▶ _Work instructions_: Every line below that has "degrees" in it should be copied.

Source records:

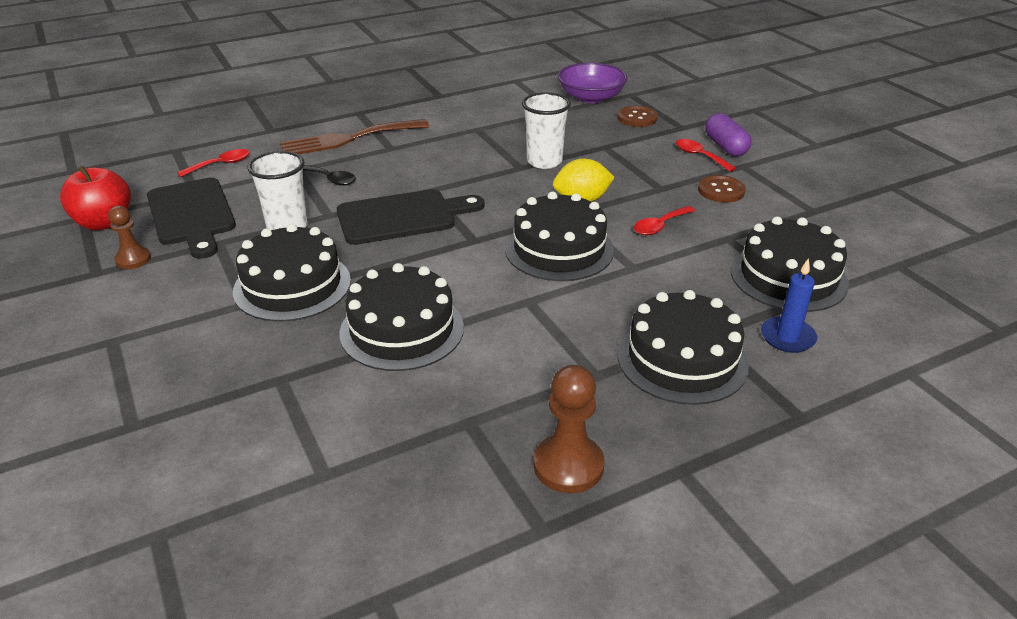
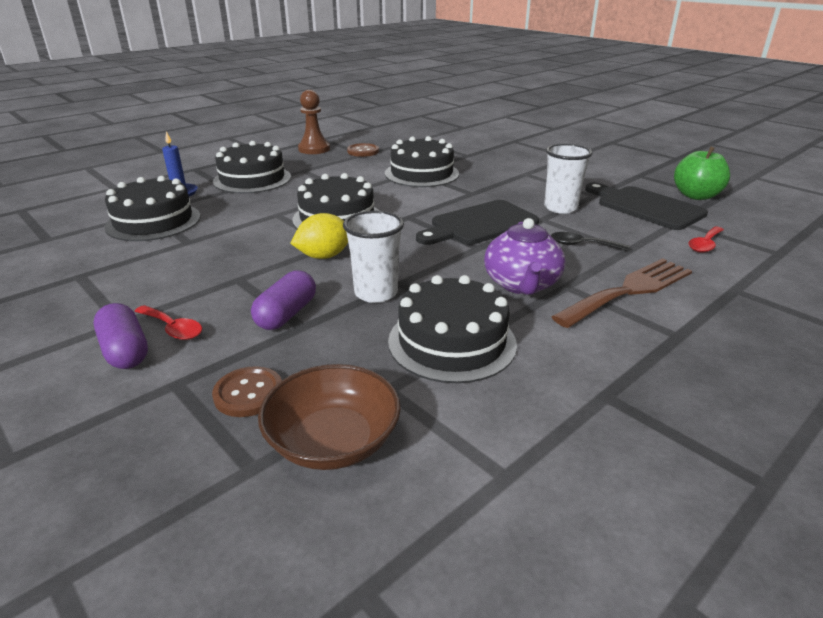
camera: 165 degrees right, 5 degrees down
red apple [60,166,131,230] -> green apple [674,147,730,200]
brown pawn [108,206,151,269] -> none
black cake [233,224,351,322] -> black cake moved to [388,275,517,383]
purple bowl [558,63,628,103] -> brown bowl [258,364,401,470]
red spoon [634,206,695,235] -> none
brown button [698,175,746,203] -> brown button moved to [347,143,379,157]
none -> purple capsule [251,270,316,330]
none -> purple teapot [484,218,565,295]

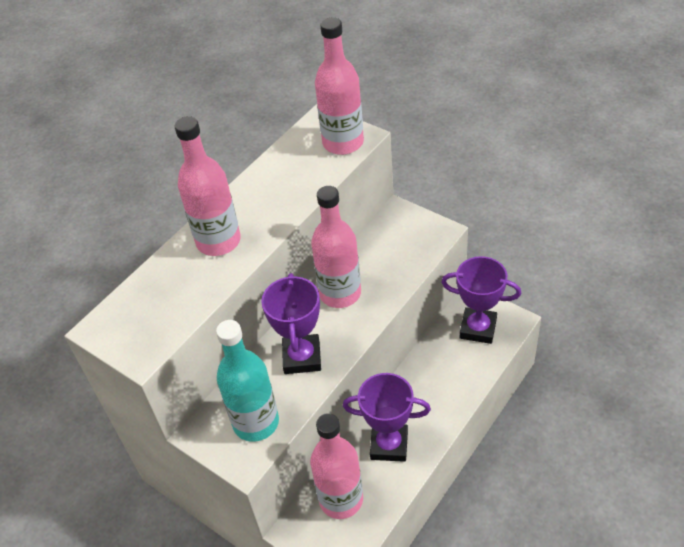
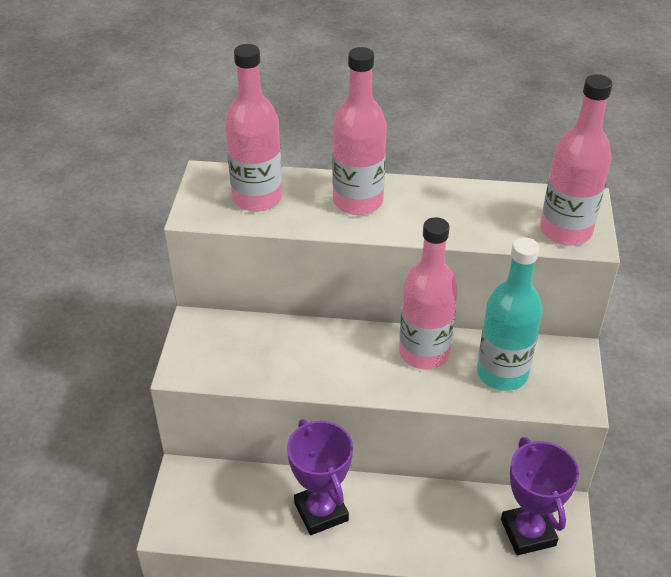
camera: 55 degrees right, 5 degrees down
turquoise bottle [216,320,279,442] -> turquoise bottle moved to [477,237,542,391]
purple trophy [261,273,321,374] -> none
pink bottle [310,413,363,519] -> pink bottle moved to [225,44,282,212]

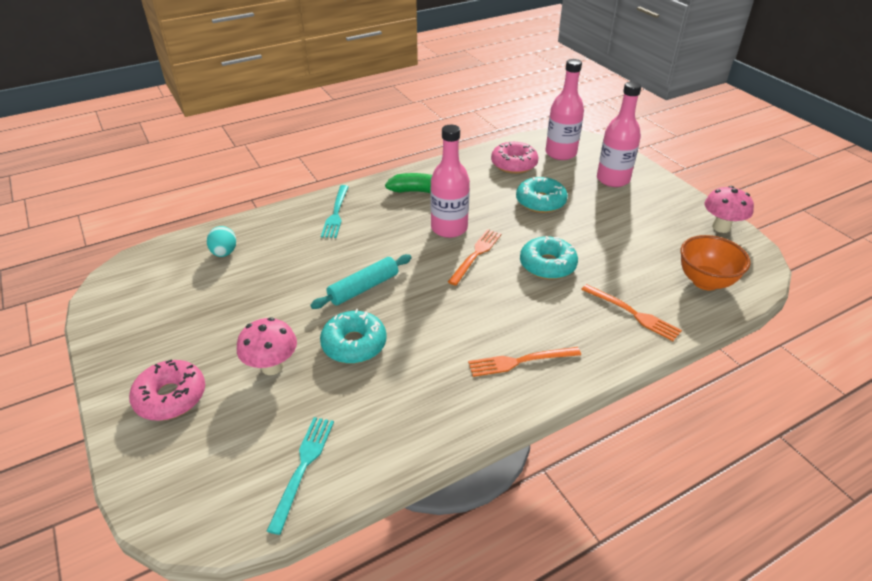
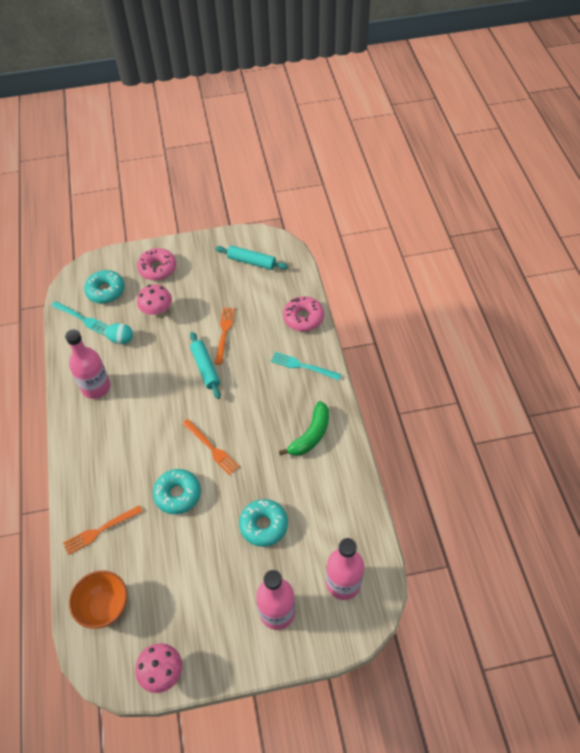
camera: 110 degrees right, 15 degrees up
turquoise egg [207,226,236,257] -> turquoise egg moved to [105,323,133,344]
turquoise donut [320,309,387,364] -> turquoise donut moved to [84,270,125,304]
pink bottle [430,125,470,238] -> pink bottle moved to [65,329,111,399]
orange fork [468,347,581,377] -> orange fork moved to [215,307,235,365]
pink donut [491,142,538,174] -> pink donut moved to [283,296,324,331]
none -> turquoise rolling pin [215,245,288,270]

▶ _Your response_:
camera: 165 degrees right, 5 degrees down
camera: 55 degrees right, 5 degrees down
camera: 110 degrees right, 15 degrees up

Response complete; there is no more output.